Scene edit records:
--------------------

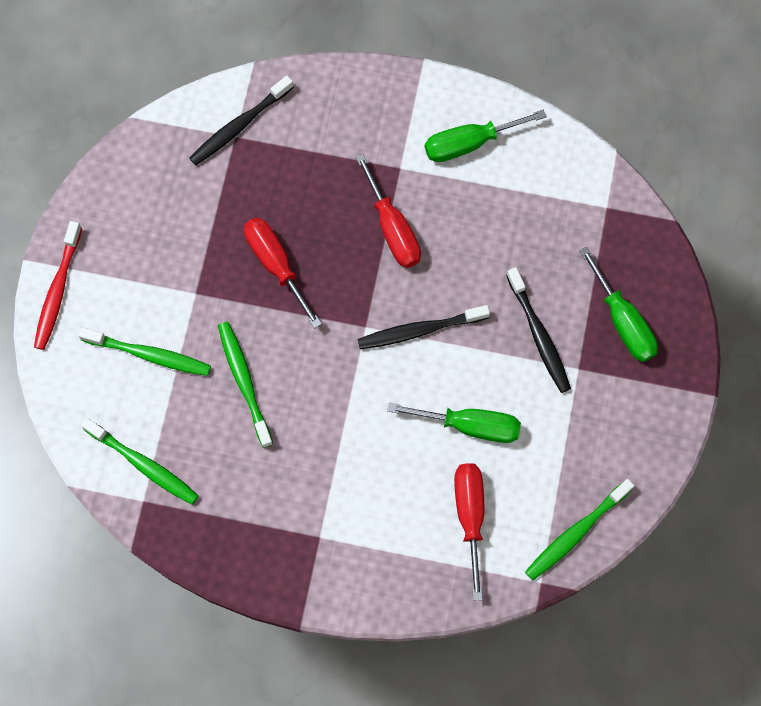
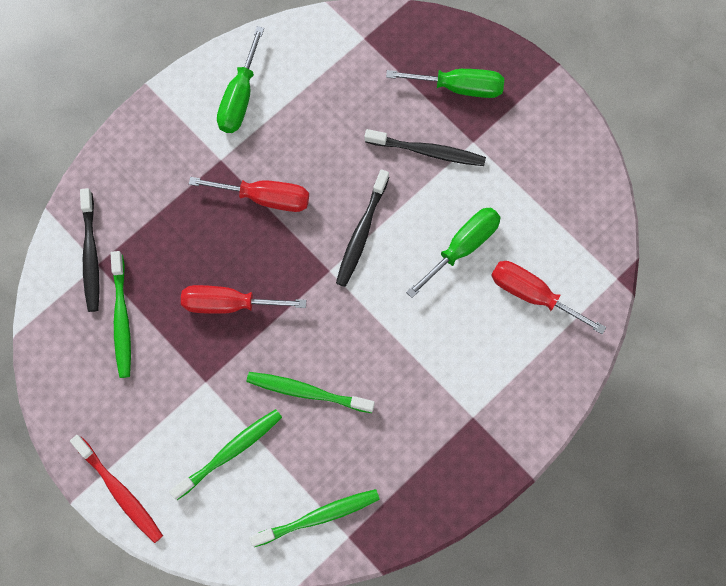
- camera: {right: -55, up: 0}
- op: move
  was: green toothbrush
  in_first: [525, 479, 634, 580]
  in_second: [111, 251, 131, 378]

--------------------

WORK INSTRUCTIONS: Copy the data in full. No pictures belong in the copy.

SOLUTION FOR THIS EXERCISE:
- camera: {right: -55, up: 0}
- op: move
  was: green toothbrush
  in_first: [525, 479, 634, 580]
  in_second: [111, 251, 131, 378]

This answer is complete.